── Record set ──
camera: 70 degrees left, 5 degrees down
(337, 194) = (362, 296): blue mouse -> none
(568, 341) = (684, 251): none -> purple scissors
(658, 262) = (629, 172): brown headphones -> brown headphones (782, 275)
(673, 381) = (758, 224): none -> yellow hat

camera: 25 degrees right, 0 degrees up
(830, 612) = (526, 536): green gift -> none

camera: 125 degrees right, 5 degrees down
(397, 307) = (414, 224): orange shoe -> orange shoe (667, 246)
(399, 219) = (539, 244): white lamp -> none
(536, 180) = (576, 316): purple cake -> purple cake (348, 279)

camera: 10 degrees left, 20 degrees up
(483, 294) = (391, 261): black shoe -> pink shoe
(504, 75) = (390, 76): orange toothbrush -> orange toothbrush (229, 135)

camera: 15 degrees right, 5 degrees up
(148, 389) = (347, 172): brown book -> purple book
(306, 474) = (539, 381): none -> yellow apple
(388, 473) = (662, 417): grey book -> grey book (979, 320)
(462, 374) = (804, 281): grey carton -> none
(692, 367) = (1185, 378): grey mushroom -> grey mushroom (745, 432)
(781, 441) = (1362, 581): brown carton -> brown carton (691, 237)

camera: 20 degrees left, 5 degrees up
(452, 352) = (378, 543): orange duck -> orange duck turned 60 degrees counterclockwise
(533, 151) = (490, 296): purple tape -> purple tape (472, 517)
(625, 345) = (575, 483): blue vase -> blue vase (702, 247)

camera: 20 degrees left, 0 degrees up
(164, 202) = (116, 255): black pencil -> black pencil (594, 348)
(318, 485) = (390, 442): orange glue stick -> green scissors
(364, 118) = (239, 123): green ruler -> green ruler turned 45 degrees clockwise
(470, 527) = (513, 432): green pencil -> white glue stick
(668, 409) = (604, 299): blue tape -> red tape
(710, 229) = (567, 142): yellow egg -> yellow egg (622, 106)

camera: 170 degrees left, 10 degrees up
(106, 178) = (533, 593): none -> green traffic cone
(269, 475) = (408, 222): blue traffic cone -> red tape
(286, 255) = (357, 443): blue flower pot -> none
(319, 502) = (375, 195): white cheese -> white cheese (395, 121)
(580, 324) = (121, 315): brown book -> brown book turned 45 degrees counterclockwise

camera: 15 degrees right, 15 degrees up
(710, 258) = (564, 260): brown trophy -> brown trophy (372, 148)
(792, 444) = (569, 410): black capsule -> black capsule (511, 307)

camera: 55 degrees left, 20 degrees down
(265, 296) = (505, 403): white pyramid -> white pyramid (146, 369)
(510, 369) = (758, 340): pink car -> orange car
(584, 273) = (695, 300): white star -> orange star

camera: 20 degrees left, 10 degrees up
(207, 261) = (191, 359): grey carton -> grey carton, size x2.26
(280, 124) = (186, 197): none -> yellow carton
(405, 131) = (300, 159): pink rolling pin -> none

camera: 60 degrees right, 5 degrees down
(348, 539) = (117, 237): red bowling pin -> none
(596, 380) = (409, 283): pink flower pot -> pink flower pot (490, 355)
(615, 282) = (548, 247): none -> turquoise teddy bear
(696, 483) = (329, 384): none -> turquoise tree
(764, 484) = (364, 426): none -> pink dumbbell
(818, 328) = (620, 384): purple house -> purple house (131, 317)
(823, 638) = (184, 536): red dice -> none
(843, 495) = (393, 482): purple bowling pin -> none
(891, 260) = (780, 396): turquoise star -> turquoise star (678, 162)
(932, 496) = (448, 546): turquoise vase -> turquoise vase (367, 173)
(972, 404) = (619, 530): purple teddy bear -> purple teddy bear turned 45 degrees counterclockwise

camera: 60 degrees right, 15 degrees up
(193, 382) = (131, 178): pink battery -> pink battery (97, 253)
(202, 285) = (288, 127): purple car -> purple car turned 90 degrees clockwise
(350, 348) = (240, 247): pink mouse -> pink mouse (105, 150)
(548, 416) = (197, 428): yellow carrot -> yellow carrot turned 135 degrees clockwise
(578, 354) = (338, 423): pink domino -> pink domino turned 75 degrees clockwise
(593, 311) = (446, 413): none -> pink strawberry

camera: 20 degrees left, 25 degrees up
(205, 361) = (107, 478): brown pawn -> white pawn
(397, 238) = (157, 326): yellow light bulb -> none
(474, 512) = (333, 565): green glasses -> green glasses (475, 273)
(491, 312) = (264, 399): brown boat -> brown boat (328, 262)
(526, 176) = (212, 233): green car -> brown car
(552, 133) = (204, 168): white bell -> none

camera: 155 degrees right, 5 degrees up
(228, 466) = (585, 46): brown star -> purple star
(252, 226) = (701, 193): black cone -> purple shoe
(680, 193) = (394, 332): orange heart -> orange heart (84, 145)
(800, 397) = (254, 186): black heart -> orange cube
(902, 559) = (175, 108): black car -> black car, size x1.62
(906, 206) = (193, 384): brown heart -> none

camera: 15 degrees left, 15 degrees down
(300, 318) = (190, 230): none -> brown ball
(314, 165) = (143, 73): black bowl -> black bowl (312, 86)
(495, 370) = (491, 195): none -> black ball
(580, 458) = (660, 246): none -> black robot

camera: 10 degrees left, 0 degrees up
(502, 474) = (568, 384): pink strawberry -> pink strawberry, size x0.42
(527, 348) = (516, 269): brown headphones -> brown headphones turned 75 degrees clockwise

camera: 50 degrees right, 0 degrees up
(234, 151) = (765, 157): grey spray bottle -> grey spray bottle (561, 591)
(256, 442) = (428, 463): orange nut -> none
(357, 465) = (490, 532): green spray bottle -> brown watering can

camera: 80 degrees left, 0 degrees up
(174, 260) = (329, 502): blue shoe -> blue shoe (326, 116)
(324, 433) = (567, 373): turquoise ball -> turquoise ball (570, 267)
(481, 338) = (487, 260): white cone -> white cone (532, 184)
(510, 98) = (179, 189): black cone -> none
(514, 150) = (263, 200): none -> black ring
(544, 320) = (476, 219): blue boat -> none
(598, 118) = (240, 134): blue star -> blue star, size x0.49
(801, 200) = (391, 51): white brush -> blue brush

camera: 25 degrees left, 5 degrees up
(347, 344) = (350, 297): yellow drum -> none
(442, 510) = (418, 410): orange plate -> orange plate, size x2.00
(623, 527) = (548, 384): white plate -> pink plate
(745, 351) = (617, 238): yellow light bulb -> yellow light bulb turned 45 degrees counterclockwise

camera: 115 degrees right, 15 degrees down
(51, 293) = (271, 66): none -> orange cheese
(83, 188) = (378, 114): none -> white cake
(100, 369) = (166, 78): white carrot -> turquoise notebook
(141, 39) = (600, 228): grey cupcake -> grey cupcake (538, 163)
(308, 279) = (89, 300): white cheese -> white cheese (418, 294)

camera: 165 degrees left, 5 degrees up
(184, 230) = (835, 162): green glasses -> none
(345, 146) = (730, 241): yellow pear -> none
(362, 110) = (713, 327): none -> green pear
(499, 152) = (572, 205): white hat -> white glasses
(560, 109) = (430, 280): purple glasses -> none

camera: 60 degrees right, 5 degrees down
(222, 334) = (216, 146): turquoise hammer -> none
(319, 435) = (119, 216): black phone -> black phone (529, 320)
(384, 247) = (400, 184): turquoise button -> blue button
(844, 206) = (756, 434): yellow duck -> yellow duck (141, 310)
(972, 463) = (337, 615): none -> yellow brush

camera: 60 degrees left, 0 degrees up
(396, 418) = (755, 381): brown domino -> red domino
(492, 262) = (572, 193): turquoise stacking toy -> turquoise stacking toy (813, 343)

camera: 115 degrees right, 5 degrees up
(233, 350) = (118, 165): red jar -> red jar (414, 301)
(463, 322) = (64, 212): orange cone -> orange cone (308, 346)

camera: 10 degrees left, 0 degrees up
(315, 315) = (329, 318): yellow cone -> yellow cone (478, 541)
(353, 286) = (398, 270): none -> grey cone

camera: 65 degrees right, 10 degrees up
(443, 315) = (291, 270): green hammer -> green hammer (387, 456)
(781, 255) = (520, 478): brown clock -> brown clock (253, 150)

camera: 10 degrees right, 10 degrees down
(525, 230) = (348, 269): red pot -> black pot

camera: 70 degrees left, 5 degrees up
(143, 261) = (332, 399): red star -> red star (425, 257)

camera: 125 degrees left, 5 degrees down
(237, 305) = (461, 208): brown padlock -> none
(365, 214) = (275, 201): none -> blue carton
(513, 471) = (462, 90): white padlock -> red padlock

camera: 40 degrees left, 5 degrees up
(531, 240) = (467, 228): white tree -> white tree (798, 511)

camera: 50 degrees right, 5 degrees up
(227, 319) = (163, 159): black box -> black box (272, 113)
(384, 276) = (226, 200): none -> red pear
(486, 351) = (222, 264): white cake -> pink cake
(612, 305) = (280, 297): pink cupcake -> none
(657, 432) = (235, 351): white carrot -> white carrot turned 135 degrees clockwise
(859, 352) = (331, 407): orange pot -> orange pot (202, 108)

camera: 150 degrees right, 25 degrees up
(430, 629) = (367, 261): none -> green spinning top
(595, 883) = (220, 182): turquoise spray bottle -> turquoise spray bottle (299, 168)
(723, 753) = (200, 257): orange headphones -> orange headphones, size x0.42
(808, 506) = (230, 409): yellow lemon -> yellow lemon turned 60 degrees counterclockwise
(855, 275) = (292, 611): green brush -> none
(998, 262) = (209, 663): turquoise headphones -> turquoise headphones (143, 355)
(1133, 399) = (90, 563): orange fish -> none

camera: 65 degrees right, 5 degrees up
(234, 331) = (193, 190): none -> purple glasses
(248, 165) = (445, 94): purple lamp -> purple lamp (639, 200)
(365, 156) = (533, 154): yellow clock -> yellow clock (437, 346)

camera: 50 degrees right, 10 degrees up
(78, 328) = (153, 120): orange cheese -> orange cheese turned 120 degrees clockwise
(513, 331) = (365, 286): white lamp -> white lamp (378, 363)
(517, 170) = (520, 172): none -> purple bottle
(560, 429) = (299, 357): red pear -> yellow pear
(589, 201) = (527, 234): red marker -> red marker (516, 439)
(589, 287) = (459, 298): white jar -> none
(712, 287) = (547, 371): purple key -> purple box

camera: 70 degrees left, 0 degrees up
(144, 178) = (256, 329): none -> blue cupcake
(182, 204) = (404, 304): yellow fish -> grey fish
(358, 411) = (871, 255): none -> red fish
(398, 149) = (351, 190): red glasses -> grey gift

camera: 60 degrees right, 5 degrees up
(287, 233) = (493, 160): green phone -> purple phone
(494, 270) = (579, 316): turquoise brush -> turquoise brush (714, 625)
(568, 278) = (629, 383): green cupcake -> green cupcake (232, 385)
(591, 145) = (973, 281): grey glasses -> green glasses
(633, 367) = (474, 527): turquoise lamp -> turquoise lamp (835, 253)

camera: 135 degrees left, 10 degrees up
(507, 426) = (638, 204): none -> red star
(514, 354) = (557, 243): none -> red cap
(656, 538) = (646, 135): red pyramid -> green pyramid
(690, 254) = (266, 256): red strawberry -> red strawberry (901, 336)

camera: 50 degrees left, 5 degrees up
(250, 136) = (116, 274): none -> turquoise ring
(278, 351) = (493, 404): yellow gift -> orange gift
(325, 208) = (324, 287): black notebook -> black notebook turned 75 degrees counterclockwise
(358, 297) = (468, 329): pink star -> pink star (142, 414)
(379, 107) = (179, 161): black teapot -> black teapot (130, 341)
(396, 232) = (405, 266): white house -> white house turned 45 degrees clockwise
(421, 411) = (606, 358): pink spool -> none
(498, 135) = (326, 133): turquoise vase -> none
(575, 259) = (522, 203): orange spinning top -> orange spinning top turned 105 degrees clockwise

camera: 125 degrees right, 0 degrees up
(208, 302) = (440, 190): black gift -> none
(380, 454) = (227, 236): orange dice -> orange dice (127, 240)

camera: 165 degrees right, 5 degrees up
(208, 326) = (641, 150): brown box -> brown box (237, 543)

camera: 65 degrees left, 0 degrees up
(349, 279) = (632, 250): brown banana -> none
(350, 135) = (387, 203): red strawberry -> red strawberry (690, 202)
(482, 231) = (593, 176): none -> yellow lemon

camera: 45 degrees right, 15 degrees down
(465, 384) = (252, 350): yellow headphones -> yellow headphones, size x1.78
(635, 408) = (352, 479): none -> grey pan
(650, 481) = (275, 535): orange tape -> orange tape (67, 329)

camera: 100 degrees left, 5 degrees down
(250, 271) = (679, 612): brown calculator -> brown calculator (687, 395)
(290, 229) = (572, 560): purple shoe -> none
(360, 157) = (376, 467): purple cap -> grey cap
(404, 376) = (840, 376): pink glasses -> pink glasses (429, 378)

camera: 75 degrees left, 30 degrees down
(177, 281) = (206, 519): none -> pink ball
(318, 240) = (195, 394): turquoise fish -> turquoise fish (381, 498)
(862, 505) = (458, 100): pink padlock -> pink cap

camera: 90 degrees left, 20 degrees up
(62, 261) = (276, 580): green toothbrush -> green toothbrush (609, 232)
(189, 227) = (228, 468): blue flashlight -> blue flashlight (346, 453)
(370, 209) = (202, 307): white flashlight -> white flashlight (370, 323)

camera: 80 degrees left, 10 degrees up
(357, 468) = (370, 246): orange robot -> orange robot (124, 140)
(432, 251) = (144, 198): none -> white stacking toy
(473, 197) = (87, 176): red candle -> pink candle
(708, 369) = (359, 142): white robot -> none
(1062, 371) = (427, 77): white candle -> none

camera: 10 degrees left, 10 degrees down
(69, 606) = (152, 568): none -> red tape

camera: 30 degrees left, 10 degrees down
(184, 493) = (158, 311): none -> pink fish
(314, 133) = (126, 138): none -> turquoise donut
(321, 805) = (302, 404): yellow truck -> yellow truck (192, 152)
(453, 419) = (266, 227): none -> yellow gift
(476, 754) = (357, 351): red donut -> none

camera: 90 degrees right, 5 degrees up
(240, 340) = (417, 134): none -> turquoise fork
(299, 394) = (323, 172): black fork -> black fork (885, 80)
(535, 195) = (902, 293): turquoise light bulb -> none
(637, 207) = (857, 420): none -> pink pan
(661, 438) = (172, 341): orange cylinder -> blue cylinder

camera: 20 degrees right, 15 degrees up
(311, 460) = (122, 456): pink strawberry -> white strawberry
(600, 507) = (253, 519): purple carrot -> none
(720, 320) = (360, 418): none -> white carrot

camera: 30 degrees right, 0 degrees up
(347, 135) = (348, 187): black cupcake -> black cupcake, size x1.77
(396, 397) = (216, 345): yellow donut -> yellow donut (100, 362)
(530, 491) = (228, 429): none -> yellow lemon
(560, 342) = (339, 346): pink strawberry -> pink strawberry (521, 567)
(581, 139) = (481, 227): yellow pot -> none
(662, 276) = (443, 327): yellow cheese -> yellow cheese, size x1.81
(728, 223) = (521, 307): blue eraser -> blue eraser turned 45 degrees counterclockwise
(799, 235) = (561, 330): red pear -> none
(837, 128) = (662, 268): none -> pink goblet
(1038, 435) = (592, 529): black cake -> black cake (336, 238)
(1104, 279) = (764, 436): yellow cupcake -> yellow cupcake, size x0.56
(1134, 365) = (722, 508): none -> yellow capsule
───
_Problem to work on_
Copy exactly the lines that run from the first line of the data to the line containing "(318, 485) = (390, 442): orange", please, with both ends included and nothing else.

_Task response_
camera: 70 degrees left, 5 degrees down
(337, 194) = (362, 296): blue mouse -> none
(568, 341) = (684, 251): none -> purple scissors
(658, 262) = (629, 172): brown headphones -> brown headphones (782, 275)
(673, 381) = (758, 224): none -> yellow hat

camera: 25 degrees right, 0 degrees up
(830, 612) = (526, 536): green gift -> none

camera: 125 degrees right, 5 degrees down
(397, 307) = (414, 224): orange shoe -> orange shoe (667, 246)
(399, 219) = (539, 244): white lamp -> none
(536, 180) = (576, 316): purple cake -> purple cake (348, 279)

camera: 10 degrees left, 20 degrees up
(483, 294) = (391, 261): black shoe -> pink shoe
(504, 75) = (390, 76): orange toothbrush -> orange toothbrush (229, 135)

camera: 15 degrees right, 5 degrees up
(148, 389) = (347, 172): brown book -> purple book
(306, 474) = (539, 381): none -> yellow apple
(388, 473) = (662, 417): grey book -> grey book (979, 320)
(462, 374) = (804, 281): grey carton -> none
(692, 367) = (1185, 378): grey mushroom -> grey mushroom (745, 432)
(781, 441) = (1362, 581): brown carton -> brown carton (691, 237)

camera: 20 degrees left, 5 degrees up
(452, 352) = (378, 543): orange duck -> orange duck turned 60 degrees counterclockwise
(533, 151) = (490, 296): purple tape -> purple tape (472, 517)
(625, 345) = (575, 483): blue vase -> blue vase (702, 247)

camera: 20 degrees left, 0 degrees up
(164, 202) = (116, 255): black pencil -> black pencil (594, 348)
(318, 485) = (390, 442): orange glue stick -> green scissors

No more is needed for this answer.